++++ Supplied records ++++

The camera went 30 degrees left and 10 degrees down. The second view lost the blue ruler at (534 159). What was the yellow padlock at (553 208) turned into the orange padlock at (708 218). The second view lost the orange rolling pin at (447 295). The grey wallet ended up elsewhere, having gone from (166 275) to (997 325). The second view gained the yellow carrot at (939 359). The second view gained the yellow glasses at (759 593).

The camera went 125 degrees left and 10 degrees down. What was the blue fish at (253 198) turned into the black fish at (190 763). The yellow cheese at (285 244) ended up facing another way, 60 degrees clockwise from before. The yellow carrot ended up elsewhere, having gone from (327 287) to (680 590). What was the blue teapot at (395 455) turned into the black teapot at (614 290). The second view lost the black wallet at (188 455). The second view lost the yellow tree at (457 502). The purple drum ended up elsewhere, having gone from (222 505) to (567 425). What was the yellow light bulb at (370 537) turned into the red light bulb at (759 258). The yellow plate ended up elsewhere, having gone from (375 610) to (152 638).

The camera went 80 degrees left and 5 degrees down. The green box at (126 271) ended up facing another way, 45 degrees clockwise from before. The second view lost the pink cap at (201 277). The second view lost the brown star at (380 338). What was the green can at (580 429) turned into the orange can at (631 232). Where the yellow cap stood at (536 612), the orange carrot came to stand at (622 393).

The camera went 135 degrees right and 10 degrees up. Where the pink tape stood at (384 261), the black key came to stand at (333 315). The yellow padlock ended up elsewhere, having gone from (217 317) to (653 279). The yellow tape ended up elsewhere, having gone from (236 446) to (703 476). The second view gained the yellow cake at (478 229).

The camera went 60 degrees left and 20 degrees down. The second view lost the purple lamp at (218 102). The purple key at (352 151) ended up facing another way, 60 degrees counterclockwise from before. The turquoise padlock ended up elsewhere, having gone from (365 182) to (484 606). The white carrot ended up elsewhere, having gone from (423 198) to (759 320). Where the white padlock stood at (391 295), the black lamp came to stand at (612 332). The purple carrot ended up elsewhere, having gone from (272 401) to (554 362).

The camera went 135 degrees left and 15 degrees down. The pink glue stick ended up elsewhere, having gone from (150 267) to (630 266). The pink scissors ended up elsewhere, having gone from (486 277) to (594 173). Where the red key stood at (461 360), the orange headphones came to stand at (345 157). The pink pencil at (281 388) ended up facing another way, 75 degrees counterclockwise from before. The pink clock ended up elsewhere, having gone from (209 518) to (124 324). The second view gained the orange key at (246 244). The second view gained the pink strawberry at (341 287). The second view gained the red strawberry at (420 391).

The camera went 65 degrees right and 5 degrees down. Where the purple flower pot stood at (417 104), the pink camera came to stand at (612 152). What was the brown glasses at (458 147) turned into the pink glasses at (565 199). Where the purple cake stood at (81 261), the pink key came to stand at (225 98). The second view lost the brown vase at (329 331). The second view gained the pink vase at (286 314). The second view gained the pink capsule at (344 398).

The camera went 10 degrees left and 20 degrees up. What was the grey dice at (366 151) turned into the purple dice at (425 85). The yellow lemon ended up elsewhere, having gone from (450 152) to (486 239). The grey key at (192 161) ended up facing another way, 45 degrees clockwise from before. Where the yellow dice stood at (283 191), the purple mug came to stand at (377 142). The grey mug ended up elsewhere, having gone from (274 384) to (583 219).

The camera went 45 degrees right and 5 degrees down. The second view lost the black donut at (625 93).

++++

What you should do: From the first line to the last, reproduce the data above exactly.

Output of the task:
The camera went 30 degrees left and 10 degrees down. The second view lost the blue ruler at (534 159). What was the yellow padlock at (553 208) turned into the orange padlock at (708 218). The second view lost the orange rolling pin at (447 295). The grey wallet ended up elsewhere, having gone from (166 275) to (997 325). The second view gained the yellow carrot at (939 359). The second view gained the yellow glasses at (759 593).

The camera went 125 degrees left and 10 degrees down. What was the blue fish at (253 198) turned into the black fish at (190 763). The yellow cheese at (285 244) ended up facing another way, 60 degrees clockwise from before. The yellow carrot ended up elsewhere, having gone from (327 287) to (680 590). What was the blue teapot at (395 455) turned into the black teapot at (614 290). The second view lost the black wallet at (188 455). The second view lost the yellow tree at (457 502). The purple drum ended up elsewhere, having gone from (222 505) to (567 425). What was the yellow light bulb at (370 537) turned into the red light bulb at (759 258). The yellow plate ended up elsewhere, having gone from (375 610) to (152 638).

The camera went 80 degrees left and 5 degrees down. The green box at (126 271) ended up facing another way, 45 degrees clockwise from before. The second view lost the pink cap at (201 277). The second view lost the brown star at (380 338). What was the green can at (580 429) turned into the orange can at (631 232). Where the yellow cap stood at (536 612), the orange carrot came to stand at (622 393).

The camera went 135 degrees right and 10 degrees up. Where the pink tape stood at (384 261), the black key came to stand at (333 315). The yellow padlock ended up elsewhere, having gone from (217 317) to (653 279). The yellow tape ended up elsewhere, having gone from (236 446) to (703 476). The second view gained the yellow cake at (478 229).

The camera went 60 degrees left and 20 degrees down. The second view lost the purple lamp at (218 102). The purple key at (352 151) ended up facing another way, 60 degrees counterclockwise from before. The turquoise padlock ended up elsewhere, having gone from (365 182) to (484 606). The white carrot ended up elsewhere, having gone from (423 198) to (759 320). Where the white padlock stood at (391 295), the black lamp came to stand at (612 332). The purple carrot ended up elsewhere, having gone from (272 401) to (554 362).

The camera went 135 degrees left and 15 degrees down. The pink glue stick ended up elsewhere, having gone from (150 267) to (630 266). The pink scissors ended up elsewhere, having gone from (486 277) to (594 173). Where the red key stood at (461 360), the orange headphones came to stand at (345 157). The pink pencil at (281 388) ended up facing another way, 75 degrees counterclockwise from before. The pink clock ended up elsewhere, having gone from (209 518) to (124 324). The second view gained the orange key at (246 244). The second view gained the pink strawberry at (341 287). The second view gained the red strawberry at (420 391).

The camera went 65 degrees right and 5 degrees down. Where the purple flower pot stood at (417 104), the pink camera came to stand at (612 152). What was the brown glasses at (458 147) turned into the pink glasses at (565 199). Where the purple cake stood at (81 261), the pink key came to stand at (225 98). The second view lost the brown vase at (329 331). The second view gained the pink vase at (286 314). The second view gained the pink capsule at (344 398).

The camera went 10 degrees left and 20 degrees up. What was the grey dice at (366 151) turned into the purple dice at (425 85). The yellow lemon ended up elsewhere, having gone from (450 152) to (486 239). The grey key at (192 161) ended up facing another way, 45 degrees clockwise from before. Where the yellow dice stood at (283 191), the purple mug came to stand at (377 142). The grey mug ended up elsewhere, having gone from (274 384) to (583 219).

The camera went 45 degrees right and 5 degrees down. The second view lost the black donut at (625 93).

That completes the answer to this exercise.